● **Your task**
In the listing below, find the line holding "bookcase: (941, 677)" and the line holding "plant: (668, 1231) -> (941, 615), moved". Write out those two lines and all lines between, exactly, and nothing more.

··· Records provided ···

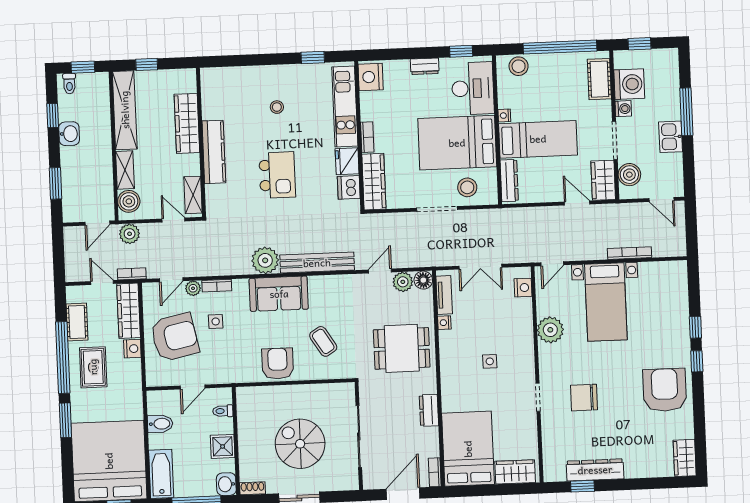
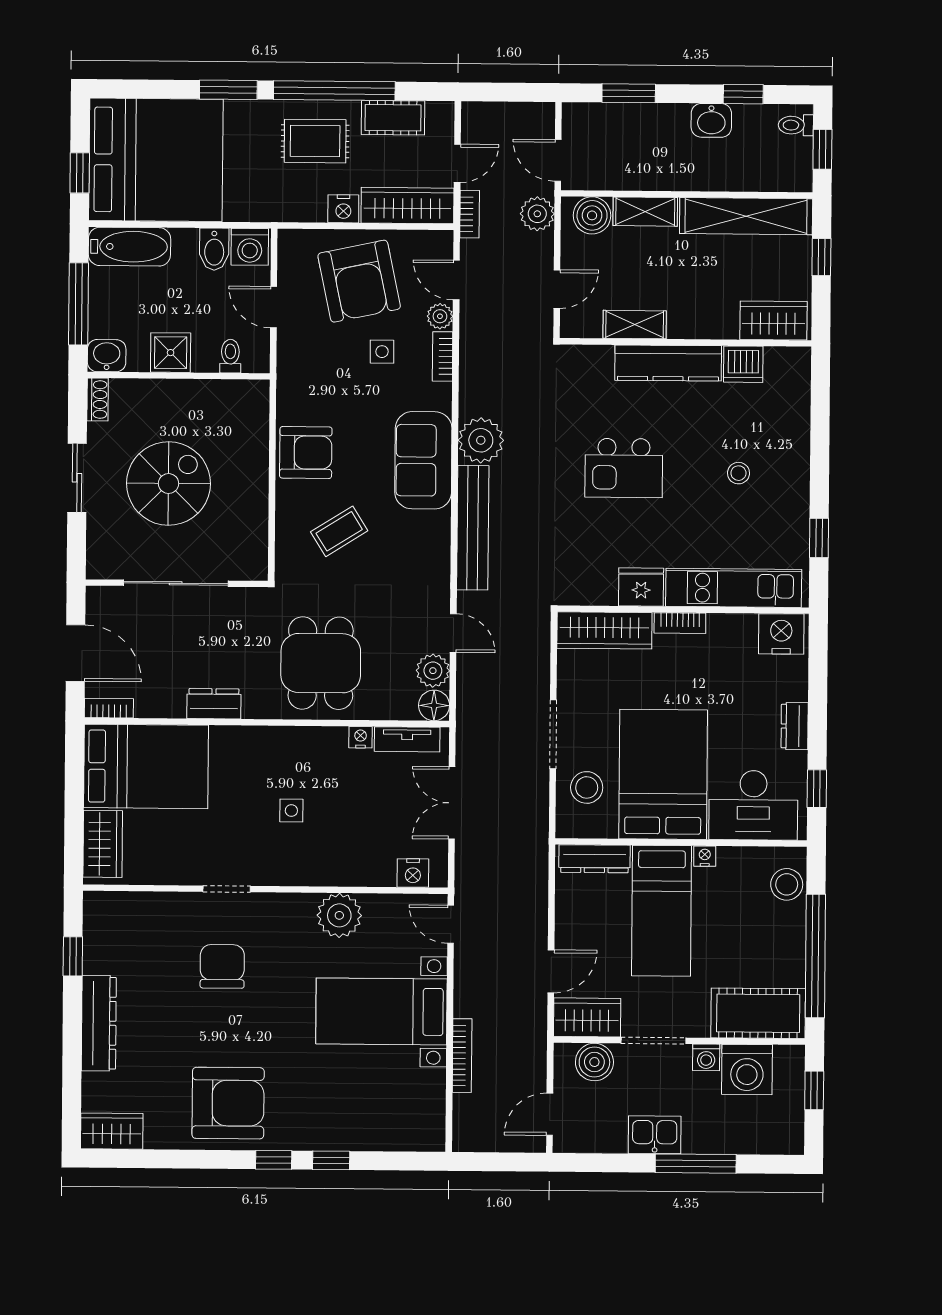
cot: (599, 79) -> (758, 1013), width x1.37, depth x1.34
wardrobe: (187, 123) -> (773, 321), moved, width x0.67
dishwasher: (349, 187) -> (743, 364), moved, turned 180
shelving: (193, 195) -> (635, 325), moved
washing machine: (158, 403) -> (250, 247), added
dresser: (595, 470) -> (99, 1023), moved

···
··· Records provided ···

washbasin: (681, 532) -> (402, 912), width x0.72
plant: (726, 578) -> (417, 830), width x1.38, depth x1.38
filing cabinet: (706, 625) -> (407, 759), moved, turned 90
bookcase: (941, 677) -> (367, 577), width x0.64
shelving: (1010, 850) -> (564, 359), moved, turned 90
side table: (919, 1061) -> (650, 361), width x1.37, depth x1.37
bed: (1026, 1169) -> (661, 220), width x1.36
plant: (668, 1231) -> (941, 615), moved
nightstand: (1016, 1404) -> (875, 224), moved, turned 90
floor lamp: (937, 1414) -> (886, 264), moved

···
··· Records provided ···

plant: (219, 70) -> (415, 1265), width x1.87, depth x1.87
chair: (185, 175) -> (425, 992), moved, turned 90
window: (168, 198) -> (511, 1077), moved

···

● **Reply**
bookcase: (941, 677) -> (367, 577), width x0.64
shelving: (1010, 850) -> (564, 359), moved, turned 90
side table: (919, 1061) -> (650, 361), width x1.37, depth x1.37
bed: (1026, 1169) -> (661, 220), width x1.36
plant: (668, 1231) -> (941, 615), moved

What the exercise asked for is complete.